*The task*. Restate all of the records below exactly. Do not carry over any image.

*Dataset extract*.
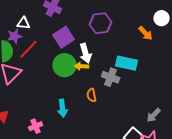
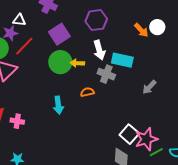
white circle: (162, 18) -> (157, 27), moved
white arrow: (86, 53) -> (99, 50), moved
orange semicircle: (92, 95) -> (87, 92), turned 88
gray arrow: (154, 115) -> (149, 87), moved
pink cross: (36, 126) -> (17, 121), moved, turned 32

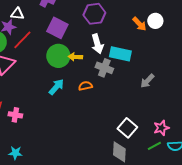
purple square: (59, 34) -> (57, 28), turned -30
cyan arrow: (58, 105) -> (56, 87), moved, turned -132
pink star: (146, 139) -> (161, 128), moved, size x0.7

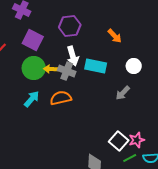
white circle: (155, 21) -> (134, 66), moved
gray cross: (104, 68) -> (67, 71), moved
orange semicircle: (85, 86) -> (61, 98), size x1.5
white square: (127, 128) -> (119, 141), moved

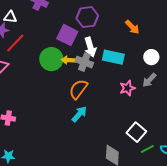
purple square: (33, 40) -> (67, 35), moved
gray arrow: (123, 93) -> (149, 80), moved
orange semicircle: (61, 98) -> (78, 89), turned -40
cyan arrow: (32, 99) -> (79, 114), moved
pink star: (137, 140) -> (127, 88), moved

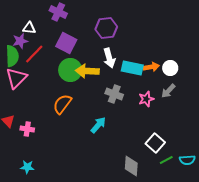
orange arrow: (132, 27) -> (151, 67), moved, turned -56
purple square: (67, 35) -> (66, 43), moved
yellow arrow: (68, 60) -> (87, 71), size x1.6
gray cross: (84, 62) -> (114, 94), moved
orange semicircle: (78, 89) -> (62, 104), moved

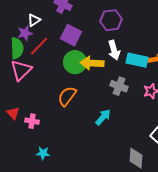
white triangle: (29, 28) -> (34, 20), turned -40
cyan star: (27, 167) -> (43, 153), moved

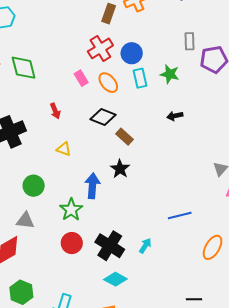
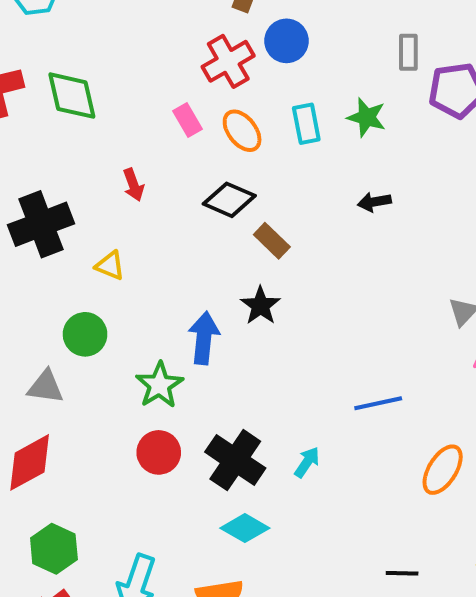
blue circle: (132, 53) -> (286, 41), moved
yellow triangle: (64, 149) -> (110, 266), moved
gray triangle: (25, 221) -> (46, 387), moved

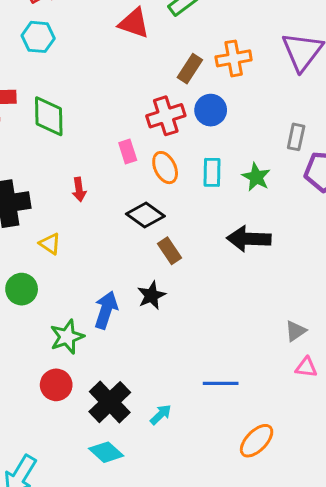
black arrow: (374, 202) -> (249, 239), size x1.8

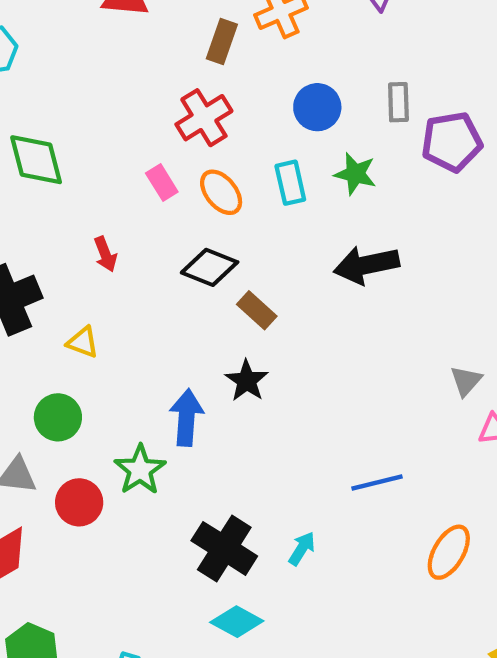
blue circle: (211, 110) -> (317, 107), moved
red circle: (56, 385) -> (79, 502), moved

*Result of this task*.
white circle: (162, 18) -> (157, 27), moved
white arrow: (86, 53) -> (99, 50), moved
orange semicircle: (92, 95) -> (87, 92), turned 88
gray arrow: (154, 115) -> (149, 87), moved
pink cross: (36, 126) -> (17, 121), moved, turned 32

purple square: (59, 34) -> (57, 28), turned -30
cyan arrow: (58, 105) -> (56, 87), moved, turned -132
pink star: (146, 139) -> (161, 128), moved, size x0.7

white circle: (155, 21) -> (134, 66), moved
gray cross: (104, 68) -> (67, 71), moved
orange semicircle: (85, 86) -> (61, 98), size x1.5
white square: (127, 128) -> (119, 141), moved

purple square: (33, 40) -> (67, 35), moved
gray arrow: (123, 93) -> (149, 80), moved
orange semicircle: (61, 98) -> (78, 89), turned -40
cyan arrow: (32, 99) -> (79, 114), moved
pink star: (137, 140) -> (127, 88), moved

orange arrow: (132, 27) -> (151, 67), moved, turned -56
purple square: (67, 35) -> (66, 43), moved
yellow arrow: (68, 60) -> (87, 71), size x1.6
gray cross: (84, 62) -> (114, 94), moved
orange semicircle: (78, 89) -> (62, 104), moved

white triangle: (29, 28) -> (34, 20), turned -40
cyan star: (27, 167) -> (43, 153), moved

blue circle: (132, 53) -> (286, 41), moved
yellow triangle: (64, 149) -> (110, 266), moved
gray triangle: (25, 221) -> (46, 387), moved

black arrow: (374, 202) -> (249, 239), size x1.8

blue circle: (211, 110) -> (317, 107), moved
red circle: (56, 385) -> (79, 502), moved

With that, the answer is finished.